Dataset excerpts
####

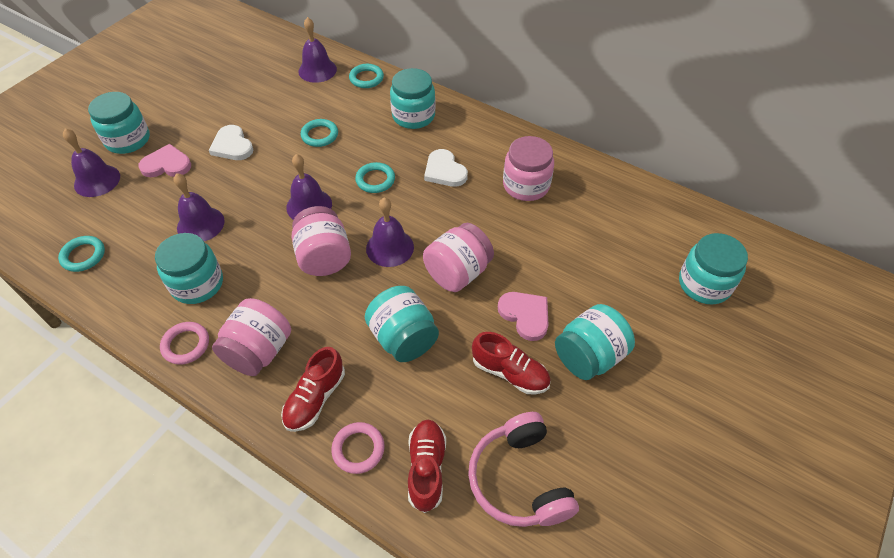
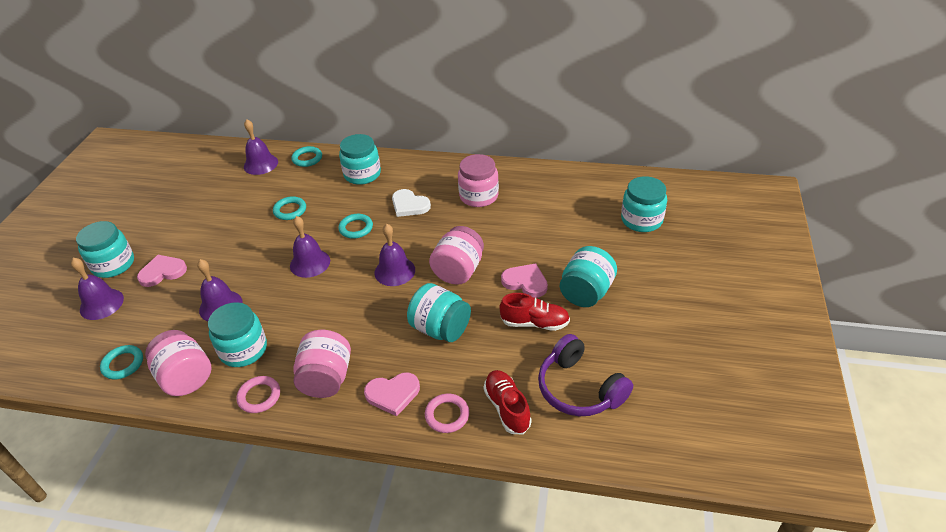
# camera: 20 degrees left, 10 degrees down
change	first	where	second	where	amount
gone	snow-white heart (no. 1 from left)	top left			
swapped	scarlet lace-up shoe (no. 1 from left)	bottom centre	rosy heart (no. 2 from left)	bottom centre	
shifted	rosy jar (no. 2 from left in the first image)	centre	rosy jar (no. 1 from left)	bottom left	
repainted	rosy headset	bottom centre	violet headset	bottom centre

####

__ASSIGNED TASK__
Could you set down exactly the lines above, from the one containing "from left in" through the last, including both and nothing else?

__COMPLETED EXERCISE__
shifted	rosy jar (no. 2 from left in the first image)	centre	rosy jar (no. 1 from left)	bottom left	
repainted	rosy headset	bottom centre	violet headset	bottom centre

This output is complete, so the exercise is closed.